What the task asks - Your task is to copy the stretch of lines in the records below that begins with the line containing "D1: LED blue" and ends with the line containing "U5 pin OA: MA -> FWD", exactly as written, with nothing added.

Data for this task -
· · · ·

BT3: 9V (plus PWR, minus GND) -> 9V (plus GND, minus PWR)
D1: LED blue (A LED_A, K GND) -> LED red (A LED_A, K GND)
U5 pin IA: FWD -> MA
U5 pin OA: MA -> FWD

· · · ·

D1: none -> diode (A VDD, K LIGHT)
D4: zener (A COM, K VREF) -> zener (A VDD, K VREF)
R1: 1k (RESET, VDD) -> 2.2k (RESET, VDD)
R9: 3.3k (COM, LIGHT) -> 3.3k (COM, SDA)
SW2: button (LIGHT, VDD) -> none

· · · ·

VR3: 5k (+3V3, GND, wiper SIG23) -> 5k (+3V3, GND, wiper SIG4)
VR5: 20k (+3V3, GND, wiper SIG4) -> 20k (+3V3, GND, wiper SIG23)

· · · ·

Written answer -
D1: LED blue (A LED_A, K GND) -> LED red (A LED_A, K GND)
U5 pin IA: FWD -> MA
U5 pin OA: MA -> FWD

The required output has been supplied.